Data listing:
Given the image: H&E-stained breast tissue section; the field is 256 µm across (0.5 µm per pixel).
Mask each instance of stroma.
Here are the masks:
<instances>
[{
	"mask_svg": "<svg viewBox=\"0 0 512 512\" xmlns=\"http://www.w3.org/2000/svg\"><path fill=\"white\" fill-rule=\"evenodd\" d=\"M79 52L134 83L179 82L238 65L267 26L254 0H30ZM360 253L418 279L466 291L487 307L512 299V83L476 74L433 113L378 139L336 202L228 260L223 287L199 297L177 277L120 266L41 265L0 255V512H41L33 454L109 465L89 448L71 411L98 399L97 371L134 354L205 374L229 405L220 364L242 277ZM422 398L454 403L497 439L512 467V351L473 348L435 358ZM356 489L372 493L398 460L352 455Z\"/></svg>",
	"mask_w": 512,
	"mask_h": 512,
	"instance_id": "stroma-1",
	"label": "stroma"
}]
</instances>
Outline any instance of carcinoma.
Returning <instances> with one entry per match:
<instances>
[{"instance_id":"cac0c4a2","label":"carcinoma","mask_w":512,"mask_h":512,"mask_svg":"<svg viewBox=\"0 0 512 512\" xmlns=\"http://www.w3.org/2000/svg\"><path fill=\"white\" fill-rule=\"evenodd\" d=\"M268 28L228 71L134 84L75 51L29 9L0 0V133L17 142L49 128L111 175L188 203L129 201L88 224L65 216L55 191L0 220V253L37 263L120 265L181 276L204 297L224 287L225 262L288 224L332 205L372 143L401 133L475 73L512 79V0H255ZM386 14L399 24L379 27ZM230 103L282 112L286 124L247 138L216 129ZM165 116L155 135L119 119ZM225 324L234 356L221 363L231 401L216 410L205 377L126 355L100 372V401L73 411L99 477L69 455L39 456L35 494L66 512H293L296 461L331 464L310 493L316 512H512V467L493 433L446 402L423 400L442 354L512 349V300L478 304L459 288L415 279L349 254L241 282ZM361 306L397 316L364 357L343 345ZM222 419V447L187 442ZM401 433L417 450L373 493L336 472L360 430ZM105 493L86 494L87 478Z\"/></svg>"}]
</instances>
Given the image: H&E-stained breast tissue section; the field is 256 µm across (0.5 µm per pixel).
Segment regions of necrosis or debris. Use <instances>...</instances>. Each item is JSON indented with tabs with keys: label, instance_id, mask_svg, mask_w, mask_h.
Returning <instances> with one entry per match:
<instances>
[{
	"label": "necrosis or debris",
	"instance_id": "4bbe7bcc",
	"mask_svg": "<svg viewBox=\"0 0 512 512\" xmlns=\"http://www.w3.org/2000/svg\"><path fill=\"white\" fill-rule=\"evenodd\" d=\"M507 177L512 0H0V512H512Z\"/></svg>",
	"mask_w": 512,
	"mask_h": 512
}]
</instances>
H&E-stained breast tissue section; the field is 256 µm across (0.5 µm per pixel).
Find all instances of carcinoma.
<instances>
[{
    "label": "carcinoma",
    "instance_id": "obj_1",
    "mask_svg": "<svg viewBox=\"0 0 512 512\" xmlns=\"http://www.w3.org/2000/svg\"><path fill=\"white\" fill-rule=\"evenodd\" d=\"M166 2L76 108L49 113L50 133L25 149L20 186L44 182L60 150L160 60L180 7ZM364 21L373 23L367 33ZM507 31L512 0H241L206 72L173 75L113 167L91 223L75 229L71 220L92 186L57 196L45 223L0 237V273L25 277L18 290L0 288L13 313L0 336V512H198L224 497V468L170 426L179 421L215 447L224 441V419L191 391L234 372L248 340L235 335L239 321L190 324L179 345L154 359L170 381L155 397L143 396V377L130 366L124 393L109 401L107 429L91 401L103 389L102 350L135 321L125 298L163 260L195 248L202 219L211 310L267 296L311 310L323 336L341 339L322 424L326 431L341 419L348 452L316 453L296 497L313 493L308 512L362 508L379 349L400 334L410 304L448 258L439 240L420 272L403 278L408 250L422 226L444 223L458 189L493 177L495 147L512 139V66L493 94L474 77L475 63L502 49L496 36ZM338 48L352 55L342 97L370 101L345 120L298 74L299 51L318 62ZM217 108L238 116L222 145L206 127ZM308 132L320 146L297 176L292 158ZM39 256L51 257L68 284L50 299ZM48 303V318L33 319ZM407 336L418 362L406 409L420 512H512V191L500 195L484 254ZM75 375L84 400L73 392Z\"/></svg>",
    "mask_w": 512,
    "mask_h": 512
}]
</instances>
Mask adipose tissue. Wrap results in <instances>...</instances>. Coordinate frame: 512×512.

The problem: Give every line of the material that includes the string "tissue".

Reply to the exercise:
Given the image: H&E-stained breast tissue section; the field is 256 µm across (0.5 µm per pixel).
Given the image: H&E-stained breast tissue section; the field is 256 µm across (0.5 µm per pixel).
H&E-stained breast tissue section; the field is 256 µm across (0.5 µm per pixel).
Mask adipose tissue. Wrap results in <instances>...</instances>. Coordinate frame: 512×512.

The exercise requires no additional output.